Please transcribe exactly, and only, the lines of the data below between the line holding "grey 1x1 brick" and the line holding "red 1x2 brick [383,217,445,317]", inclusive.

Data supplied
====

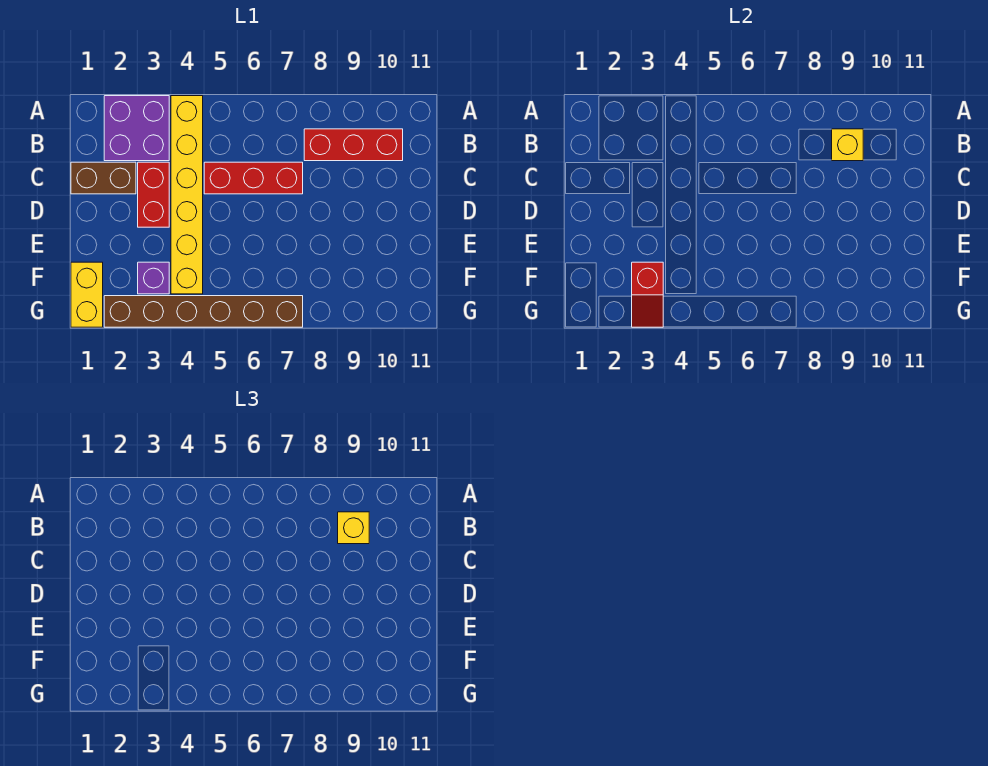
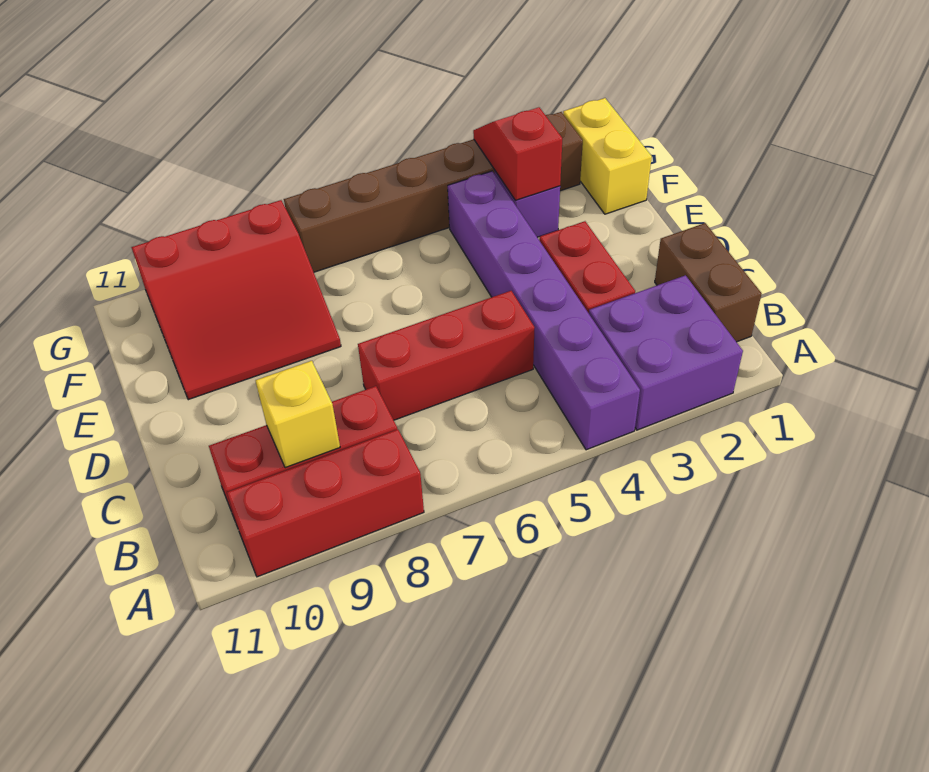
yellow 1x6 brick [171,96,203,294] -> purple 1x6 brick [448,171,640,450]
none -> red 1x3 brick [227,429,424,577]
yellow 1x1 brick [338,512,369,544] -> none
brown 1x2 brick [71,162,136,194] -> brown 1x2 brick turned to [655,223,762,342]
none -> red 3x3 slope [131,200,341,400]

====

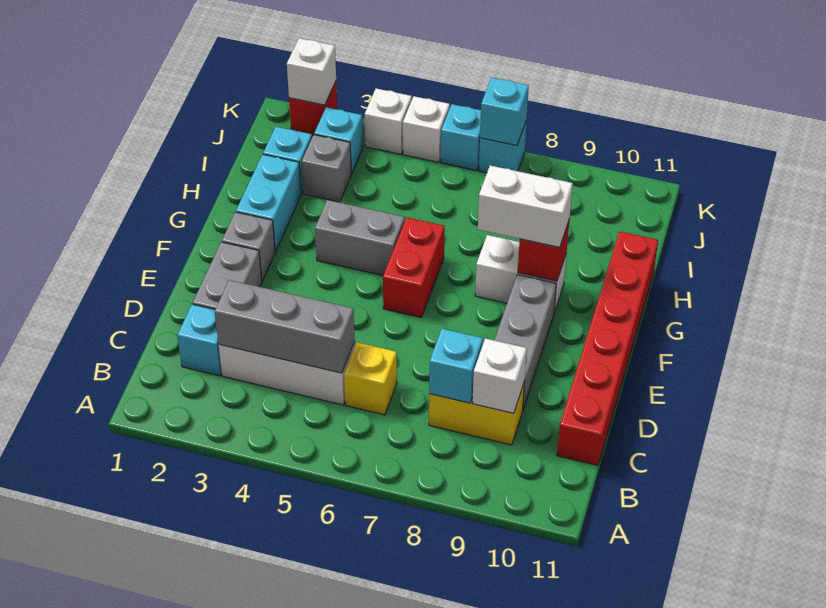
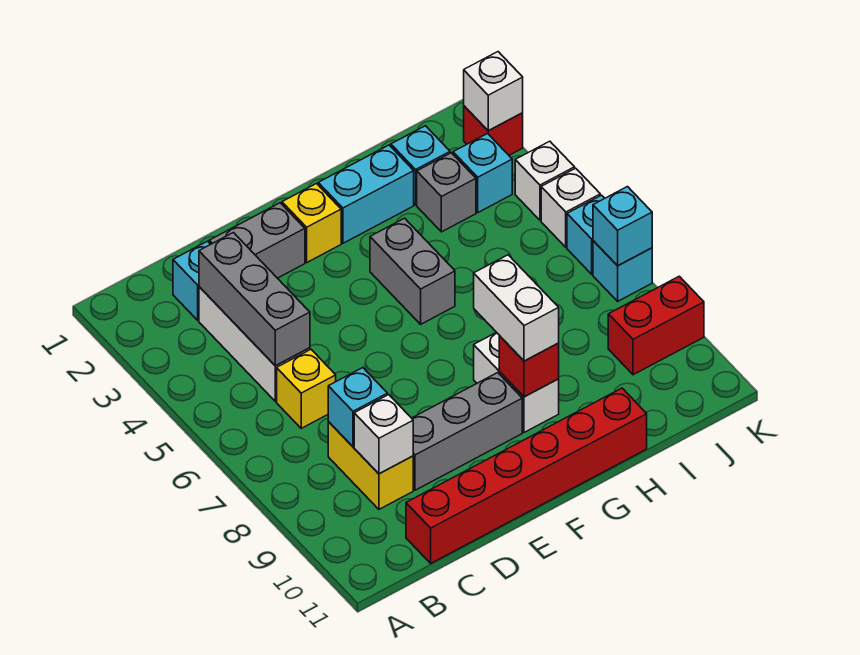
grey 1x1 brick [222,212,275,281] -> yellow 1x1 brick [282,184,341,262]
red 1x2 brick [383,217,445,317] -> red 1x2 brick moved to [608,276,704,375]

====

Answer to this exercise
grey 1x1 brick [222,212,275,281] -> yellow 1x1 brick [282,184,341,262]
red 1x2 brick [383,217,445,317] -> red 1x2 brick moved to [608,276,704,375]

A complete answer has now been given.